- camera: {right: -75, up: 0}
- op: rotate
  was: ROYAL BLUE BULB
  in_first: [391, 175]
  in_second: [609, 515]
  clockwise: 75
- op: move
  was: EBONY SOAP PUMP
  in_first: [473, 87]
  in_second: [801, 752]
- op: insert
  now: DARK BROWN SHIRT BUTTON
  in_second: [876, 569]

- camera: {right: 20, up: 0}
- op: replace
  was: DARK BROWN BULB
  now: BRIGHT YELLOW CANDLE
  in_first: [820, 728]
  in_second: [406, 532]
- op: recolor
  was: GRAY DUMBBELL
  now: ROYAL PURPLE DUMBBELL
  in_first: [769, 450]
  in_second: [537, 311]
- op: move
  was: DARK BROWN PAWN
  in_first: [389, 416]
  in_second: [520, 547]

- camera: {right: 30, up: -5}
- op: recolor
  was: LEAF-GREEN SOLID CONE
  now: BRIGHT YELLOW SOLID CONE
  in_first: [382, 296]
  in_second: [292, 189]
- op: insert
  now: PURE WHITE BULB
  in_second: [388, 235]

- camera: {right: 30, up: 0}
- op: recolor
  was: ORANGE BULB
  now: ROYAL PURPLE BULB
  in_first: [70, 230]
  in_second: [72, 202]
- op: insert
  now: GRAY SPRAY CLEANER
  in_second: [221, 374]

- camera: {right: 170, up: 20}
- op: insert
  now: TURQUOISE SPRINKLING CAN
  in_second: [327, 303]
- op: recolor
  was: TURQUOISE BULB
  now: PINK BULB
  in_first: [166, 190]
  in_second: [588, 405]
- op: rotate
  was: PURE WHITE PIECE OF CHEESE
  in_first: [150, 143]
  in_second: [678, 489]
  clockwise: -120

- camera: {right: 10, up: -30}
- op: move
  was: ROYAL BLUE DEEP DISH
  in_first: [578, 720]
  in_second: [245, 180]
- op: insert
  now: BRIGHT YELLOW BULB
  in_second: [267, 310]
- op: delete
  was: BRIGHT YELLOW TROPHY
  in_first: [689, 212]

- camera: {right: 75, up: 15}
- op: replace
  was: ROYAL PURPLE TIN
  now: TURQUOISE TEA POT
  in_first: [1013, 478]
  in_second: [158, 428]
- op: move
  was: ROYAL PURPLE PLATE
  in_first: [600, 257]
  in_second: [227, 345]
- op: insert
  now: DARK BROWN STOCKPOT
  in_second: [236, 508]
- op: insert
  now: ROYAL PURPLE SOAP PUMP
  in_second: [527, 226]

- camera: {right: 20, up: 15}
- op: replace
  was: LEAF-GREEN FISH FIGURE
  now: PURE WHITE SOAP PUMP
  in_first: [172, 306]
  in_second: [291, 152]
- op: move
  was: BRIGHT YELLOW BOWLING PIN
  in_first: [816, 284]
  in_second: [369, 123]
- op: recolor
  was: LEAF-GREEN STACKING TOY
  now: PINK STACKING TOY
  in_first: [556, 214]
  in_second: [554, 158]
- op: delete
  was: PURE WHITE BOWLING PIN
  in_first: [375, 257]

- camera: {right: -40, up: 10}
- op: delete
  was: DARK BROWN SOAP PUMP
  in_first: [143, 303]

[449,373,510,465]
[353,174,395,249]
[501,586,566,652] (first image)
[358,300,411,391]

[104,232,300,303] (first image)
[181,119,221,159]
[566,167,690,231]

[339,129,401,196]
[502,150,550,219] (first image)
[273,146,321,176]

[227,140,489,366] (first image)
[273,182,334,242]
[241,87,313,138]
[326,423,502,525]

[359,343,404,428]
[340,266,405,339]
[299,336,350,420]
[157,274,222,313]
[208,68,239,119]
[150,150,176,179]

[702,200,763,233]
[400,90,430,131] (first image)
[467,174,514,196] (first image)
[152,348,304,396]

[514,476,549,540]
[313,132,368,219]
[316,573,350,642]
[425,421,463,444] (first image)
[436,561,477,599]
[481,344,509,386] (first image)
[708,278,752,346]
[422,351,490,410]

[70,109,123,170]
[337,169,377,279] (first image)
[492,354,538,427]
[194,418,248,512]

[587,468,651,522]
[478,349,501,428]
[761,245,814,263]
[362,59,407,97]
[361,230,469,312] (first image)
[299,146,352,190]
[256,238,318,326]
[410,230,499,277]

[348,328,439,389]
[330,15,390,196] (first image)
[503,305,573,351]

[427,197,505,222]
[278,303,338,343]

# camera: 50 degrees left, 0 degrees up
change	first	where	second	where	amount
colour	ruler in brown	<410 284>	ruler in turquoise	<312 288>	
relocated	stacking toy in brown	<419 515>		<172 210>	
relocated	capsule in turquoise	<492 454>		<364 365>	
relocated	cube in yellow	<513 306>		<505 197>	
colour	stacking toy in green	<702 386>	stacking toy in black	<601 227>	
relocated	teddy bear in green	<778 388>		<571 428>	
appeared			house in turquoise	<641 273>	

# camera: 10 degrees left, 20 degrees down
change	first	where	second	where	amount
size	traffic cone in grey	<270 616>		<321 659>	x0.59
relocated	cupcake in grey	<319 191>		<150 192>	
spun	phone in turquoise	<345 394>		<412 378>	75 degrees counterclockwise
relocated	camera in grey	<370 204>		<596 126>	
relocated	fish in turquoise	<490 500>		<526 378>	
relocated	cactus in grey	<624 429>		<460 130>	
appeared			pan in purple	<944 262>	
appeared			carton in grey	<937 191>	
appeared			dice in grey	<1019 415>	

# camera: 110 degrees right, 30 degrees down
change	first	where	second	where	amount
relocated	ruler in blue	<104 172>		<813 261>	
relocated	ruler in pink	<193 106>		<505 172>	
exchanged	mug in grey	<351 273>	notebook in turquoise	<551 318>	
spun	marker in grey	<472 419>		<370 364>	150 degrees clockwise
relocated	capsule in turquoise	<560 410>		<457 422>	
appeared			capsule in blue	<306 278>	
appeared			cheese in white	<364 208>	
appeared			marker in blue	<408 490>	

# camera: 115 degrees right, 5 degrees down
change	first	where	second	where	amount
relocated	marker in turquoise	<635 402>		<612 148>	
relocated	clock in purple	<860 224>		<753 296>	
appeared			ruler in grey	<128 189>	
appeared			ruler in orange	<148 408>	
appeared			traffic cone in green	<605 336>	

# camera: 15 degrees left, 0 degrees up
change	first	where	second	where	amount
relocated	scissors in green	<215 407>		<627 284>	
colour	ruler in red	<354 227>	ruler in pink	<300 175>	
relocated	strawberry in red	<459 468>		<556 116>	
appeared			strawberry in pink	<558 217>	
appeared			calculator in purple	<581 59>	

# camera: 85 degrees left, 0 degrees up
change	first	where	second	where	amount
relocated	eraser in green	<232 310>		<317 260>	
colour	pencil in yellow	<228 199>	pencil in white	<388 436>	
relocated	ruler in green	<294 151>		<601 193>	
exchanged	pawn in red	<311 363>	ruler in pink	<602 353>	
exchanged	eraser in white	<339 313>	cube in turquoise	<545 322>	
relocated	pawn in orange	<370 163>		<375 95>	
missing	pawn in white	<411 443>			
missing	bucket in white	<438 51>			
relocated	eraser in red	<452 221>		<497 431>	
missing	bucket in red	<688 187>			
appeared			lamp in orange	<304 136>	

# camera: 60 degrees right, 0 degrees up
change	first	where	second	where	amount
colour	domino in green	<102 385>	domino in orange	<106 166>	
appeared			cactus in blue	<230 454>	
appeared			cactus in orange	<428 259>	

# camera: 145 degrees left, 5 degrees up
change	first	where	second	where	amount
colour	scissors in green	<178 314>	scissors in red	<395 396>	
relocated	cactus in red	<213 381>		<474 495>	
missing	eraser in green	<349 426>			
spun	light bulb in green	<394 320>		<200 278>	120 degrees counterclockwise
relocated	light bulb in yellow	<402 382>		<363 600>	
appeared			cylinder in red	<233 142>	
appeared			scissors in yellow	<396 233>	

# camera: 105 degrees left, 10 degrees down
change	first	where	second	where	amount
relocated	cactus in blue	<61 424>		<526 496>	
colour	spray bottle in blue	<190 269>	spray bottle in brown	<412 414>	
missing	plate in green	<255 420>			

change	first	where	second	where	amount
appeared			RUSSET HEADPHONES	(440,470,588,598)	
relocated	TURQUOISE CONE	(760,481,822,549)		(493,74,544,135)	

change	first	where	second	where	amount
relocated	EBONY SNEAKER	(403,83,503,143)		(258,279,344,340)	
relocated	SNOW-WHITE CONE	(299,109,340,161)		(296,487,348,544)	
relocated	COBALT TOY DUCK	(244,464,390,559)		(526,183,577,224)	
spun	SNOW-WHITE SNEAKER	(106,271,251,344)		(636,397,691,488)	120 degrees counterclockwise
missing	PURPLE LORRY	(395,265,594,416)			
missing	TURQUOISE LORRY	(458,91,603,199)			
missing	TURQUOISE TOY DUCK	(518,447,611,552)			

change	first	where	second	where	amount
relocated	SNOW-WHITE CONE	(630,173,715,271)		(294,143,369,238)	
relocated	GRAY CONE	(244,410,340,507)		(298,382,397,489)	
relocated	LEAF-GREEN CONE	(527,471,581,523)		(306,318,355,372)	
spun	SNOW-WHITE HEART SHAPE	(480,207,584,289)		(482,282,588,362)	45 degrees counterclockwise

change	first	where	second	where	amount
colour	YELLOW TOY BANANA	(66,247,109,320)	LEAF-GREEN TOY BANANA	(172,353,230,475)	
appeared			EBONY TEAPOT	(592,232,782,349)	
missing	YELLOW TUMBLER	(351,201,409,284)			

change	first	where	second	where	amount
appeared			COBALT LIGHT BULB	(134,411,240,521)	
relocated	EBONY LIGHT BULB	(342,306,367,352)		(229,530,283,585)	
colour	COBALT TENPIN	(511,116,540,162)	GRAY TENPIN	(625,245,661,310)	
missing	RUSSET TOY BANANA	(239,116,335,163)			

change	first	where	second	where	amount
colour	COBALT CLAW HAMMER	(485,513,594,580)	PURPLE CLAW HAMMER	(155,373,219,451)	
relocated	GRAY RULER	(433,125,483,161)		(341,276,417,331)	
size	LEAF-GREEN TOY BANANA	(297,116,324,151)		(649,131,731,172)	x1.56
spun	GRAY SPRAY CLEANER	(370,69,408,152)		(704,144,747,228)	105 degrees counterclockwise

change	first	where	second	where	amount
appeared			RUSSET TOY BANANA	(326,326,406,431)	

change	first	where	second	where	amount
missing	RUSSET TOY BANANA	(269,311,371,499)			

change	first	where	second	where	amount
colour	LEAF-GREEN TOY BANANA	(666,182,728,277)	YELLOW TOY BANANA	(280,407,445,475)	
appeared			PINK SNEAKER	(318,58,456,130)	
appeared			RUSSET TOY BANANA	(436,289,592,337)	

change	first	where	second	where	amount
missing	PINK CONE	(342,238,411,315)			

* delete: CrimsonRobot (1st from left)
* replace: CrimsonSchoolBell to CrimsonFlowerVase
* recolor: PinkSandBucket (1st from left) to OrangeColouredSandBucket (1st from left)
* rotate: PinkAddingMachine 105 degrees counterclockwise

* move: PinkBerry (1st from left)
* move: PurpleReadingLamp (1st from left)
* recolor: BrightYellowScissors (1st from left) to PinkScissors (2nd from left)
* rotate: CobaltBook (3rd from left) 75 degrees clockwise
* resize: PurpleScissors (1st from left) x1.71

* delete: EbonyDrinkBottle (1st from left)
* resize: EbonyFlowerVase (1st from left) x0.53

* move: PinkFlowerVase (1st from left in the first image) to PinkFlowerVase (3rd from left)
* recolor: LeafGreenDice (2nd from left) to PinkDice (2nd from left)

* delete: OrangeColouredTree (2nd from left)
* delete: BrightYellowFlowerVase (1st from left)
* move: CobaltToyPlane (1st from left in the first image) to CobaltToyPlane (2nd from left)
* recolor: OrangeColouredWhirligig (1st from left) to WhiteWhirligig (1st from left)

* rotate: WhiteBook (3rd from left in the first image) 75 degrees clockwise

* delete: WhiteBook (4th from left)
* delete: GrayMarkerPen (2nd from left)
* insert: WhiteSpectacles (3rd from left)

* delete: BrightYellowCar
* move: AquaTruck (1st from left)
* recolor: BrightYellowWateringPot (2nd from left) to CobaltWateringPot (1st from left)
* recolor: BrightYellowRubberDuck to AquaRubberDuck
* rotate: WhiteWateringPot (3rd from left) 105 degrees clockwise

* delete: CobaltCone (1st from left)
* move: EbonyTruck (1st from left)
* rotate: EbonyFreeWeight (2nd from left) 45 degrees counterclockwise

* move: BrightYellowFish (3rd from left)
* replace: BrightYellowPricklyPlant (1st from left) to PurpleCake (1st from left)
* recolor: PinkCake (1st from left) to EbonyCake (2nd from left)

::::

Using the records above, set down exactly the lines from the one with "was: EBONY SOAP PUMP" through the one with "now: DARK BROWN SHIRT BUTTON", inclusive, and nothing more.

  was: EBONY SOAP PUMP
  in_first: [473, 87]
  in_second: [801, 752]
- op: insert
  now: DARK BROWN SHIRT BUTTON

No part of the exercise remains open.